→ Problem to work on:
Return every record below exactly as given, images excluded.
*** Opening Data excerpts ***
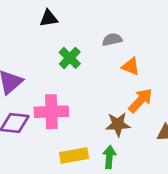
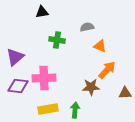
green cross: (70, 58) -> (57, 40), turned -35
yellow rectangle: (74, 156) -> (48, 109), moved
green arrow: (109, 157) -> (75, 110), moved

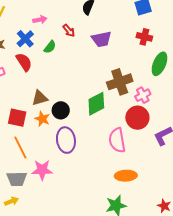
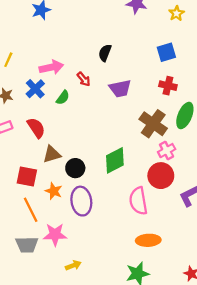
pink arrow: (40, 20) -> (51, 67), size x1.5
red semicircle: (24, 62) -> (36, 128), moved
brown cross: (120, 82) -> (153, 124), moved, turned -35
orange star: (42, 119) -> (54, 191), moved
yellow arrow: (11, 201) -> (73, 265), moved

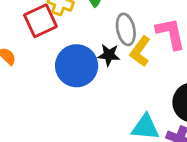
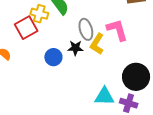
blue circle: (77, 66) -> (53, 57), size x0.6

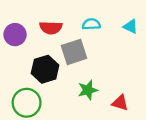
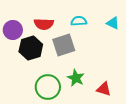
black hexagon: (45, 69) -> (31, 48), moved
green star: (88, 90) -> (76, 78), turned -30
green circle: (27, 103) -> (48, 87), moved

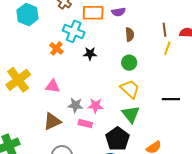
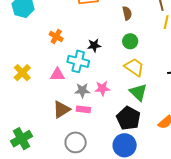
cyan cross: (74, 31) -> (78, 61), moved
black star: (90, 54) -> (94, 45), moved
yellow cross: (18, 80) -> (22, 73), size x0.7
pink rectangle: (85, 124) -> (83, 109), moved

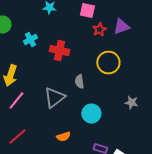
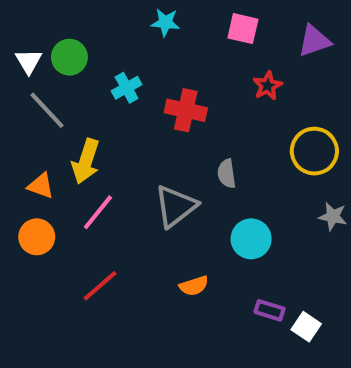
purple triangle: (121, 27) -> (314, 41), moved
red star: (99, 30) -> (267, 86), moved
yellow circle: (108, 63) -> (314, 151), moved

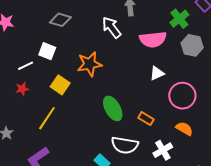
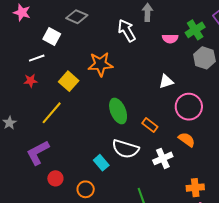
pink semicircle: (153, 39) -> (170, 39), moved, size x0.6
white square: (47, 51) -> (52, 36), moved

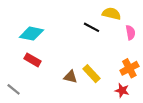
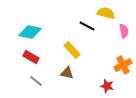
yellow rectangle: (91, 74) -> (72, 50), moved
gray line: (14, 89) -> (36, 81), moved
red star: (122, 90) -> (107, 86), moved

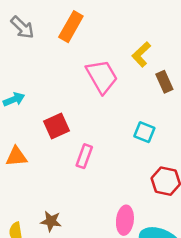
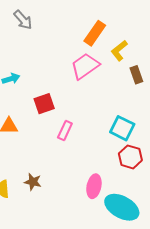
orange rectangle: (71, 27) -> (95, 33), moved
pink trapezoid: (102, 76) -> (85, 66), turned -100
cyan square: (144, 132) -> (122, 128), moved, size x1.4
*** Closing Data excerpts ***
→ Reply:
green cross: (70, 58) -> (57, 40), turned -35
yellow rectangle: (74, 156) -> (48, 109), moved
green arrow: (109, 157) -> (75, 110), moved

pink arrow: (40, 20) -> (51, 67), size x1.5
red semicircle: (24, 62) -> (36, 128), moved
brown cross: (120, 82) -> (153, 124), moved, turned -35
orange star: (42, 119) -> (54, 191), moved
yellow arrow: (11, 201) -> (73, 265), moved

blue circle: (77, 66) -> (53, 57), size x0.6

black hexagon: (45, 69) -> (31, 48), moved
green star: (88, 90) -> (76, 78), turned -30
green circle: (27, 103) -> (48, 87), moved

cyan cross: (74, 31) -> (78, 61), moved
black star: (90, 54) -> (94, 45), moved
yellow cross: (18, 80) -> (22, 73), size x0.7
pink rectangle: (85, 124) -> (83, 109), moved

purple triangle: (121, 27) -> (314, 41), moved
red star: (99, 30) -> (267, 86), moved
yellow circle: (108, 63) -> (314, 151), moved

pink semicircle: (153, 39) -> (170, 39), moved, size x0.6
white square: (47, 51) -> (52, 36), moved

yellow rectangle: (91, 74) -> (72, 50), moved
gray line: (14, 89) -> (36, 81), moved
red star: (122, 90) -> (107, 86), moved

orange rectangle: (71, 27) -> (95, 33), moved
pink trapezoid: (102, 76) -> (85, 66), turned -100
cyan square: (144, 132) -> (122, 128), moved, size x1.4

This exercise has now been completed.